» **Objective**
Please copy out the material below word for word, from its beginning through the line containing "24 March 1986 (434, 134)".

━━━━━━━━━━

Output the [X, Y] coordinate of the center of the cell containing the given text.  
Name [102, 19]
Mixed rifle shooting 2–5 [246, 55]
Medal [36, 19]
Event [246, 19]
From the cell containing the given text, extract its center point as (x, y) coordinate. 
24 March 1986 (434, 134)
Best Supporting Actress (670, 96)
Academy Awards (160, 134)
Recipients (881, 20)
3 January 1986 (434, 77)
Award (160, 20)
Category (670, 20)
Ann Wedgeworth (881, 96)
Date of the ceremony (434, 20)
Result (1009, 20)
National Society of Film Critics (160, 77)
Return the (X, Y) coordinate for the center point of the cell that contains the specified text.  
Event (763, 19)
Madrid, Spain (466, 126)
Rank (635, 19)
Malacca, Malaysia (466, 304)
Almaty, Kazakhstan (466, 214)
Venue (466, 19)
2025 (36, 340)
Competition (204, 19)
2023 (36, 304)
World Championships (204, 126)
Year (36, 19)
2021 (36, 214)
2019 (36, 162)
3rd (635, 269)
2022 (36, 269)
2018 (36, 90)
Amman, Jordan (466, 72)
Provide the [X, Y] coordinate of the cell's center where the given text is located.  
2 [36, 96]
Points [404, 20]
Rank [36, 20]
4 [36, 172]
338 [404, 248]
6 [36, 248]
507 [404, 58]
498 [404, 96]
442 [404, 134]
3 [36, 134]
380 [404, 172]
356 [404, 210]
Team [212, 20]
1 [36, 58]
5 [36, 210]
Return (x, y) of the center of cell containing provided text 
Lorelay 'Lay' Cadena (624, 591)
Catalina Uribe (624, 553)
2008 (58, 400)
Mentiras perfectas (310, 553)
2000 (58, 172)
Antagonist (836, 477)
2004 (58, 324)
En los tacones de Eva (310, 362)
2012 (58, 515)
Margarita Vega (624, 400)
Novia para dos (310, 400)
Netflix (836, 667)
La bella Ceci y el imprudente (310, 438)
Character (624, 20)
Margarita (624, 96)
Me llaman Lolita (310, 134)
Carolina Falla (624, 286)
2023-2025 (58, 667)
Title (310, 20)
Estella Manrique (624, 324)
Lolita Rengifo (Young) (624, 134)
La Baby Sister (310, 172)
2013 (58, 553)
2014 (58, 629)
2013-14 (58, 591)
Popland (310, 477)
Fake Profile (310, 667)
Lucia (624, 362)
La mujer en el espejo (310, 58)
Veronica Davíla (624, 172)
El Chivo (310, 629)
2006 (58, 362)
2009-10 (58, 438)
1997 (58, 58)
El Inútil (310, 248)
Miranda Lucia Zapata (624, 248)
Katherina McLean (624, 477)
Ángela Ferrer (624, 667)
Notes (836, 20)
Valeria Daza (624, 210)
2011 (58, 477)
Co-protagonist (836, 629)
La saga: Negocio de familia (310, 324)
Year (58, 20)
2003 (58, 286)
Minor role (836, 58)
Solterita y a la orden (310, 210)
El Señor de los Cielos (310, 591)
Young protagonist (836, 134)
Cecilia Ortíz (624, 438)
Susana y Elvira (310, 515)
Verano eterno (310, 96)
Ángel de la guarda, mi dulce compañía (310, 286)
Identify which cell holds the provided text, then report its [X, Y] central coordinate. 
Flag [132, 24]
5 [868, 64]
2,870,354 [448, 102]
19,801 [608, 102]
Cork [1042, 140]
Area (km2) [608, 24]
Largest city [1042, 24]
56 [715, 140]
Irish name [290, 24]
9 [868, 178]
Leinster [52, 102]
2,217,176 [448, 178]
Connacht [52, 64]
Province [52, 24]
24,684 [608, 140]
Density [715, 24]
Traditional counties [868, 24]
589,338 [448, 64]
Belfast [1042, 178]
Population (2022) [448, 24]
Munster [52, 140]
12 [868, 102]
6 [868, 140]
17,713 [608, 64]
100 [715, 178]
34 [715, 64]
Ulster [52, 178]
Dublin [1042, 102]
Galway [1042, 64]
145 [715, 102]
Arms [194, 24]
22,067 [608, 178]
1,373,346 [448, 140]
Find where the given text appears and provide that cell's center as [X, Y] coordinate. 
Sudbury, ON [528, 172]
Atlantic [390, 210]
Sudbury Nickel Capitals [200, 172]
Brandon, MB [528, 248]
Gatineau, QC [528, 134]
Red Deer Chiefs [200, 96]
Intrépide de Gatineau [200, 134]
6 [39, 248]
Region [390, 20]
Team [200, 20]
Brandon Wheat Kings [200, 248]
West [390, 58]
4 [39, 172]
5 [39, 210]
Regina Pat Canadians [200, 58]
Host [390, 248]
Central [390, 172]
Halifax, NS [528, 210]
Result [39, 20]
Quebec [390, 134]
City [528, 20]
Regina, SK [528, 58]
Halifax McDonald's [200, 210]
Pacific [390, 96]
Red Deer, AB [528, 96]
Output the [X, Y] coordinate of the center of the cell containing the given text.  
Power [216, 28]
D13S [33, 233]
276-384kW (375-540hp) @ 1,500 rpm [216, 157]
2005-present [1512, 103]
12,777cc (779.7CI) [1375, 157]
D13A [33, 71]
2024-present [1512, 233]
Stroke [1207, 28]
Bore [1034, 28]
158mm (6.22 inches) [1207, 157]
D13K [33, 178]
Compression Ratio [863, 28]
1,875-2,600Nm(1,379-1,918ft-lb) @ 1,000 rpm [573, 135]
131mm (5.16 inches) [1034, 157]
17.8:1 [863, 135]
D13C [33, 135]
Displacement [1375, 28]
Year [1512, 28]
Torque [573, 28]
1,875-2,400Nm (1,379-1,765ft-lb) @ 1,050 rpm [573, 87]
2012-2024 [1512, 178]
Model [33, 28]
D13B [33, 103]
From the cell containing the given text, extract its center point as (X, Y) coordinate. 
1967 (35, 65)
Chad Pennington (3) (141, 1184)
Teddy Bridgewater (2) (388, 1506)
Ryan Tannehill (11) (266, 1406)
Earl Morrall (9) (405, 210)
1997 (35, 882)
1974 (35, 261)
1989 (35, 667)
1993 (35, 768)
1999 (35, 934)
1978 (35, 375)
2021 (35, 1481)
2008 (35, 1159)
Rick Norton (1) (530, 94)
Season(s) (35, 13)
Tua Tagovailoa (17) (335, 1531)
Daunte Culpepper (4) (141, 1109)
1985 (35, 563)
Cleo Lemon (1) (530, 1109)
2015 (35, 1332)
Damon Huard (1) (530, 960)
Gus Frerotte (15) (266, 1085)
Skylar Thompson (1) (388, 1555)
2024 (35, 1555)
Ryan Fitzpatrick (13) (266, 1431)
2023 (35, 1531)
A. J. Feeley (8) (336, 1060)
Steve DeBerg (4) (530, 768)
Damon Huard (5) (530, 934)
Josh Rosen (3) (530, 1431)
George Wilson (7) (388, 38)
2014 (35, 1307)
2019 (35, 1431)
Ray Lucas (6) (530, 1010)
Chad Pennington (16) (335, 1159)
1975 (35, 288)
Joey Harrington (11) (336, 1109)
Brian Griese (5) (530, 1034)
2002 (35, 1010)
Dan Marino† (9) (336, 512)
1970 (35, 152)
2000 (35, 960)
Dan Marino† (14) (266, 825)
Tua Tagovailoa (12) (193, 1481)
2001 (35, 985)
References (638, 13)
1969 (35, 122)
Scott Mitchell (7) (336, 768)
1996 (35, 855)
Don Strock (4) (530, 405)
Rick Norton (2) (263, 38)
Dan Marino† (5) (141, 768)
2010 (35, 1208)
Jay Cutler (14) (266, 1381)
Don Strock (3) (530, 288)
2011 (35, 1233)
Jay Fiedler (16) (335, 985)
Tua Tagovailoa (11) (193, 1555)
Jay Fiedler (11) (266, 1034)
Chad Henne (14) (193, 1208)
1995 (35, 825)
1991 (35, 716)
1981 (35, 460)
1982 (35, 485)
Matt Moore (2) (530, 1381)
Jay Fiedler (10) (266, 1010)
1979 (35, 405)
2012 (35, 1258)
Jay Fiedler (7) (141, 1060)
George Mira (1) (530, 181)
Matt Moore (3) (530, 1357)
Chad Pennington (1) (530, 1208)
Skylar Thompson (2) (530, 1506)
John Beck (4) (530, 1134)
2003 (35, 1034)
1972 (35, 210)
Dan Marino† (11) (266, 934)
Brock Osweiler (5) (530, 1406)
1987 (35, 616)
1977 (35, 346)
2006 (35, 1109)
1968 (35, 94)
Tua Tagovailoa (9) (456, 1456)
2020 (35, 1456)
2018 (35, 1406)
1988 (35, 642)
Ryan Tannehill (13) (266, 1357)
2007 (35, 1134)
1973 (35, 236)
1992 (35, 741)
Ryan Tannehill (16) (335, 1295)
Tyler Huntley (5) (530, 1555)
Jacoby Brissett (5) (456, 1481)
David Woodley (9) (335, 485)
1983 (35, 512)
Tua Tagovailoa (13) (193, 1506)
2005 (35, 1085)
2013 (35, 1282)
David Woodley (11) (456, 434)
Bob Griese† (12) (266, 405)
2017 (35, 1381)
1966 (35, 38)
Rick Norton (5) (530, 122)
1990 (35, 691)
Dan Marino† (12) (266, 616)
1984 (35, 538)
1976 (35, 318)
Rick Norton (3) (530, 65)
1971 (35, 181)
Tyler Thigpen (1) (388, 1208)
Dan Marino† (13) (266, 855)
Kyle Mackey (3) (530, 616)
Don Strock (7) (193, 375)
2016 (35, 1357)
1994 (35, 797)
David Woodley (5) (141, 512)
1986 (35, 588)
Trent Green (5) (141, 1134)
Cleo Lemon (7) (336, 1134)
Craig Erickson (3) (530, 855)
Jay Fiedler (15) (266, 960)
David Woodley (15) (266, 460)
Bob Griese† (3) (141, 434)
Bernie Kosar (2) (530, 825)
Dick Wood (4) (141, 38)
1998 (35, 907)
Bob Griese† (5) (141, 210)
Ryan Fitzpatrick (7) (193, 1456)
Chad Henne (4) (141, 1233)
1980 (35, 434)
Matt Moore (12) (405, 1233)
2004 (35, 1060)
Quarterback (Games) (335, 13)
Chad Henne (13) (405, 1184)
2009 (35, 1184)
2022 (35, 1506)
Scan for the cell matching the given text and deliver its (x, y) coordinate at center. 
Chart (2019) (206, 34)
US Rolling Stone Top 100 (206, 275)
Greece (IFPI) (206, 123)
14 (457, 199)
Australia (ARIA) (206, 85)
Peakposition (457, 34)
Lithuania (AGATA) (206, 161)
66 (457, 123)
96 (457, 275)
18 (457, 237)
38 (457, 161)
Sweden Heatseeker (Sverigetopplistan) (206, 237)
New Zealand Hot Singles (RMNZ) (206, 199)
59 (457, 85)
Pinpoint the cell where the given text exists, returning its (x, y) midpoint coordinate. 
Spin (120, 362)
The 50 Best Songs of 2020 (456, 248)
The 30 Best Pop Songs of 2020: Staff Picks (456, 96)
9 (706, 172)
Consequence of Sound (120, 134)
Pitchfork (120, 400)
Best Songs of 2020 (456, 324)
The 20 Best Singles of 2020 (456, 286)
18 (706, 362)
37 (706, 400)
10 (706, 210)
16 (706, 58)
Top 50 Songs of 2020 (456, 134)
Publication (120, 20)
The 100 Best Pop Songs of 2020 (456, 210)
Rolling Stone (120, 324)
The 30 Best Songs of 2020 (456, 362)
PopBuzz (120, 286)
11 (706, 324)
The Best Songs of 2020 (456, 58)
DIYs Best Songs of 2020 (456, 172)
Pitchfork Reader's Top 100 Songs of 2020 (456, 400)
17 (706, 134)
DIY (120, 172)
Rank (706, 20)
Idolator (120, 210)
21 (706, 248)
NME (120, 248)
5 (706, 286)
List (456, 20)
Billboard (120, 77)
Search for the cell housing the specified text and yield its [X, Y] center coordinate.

━━━━━━━━━━

» **Task output**
Output the [X, Y] coordinate of the center of the cell containing the given text.  
Name [102, 19]
Mixed rifle shooting 2–5 [246, 55]
Medal [36, 19]
Event [246, 19]
From the cell containing the given text, extract its center point as (x, y) coordinate. 
24 March 1986 (434, 134)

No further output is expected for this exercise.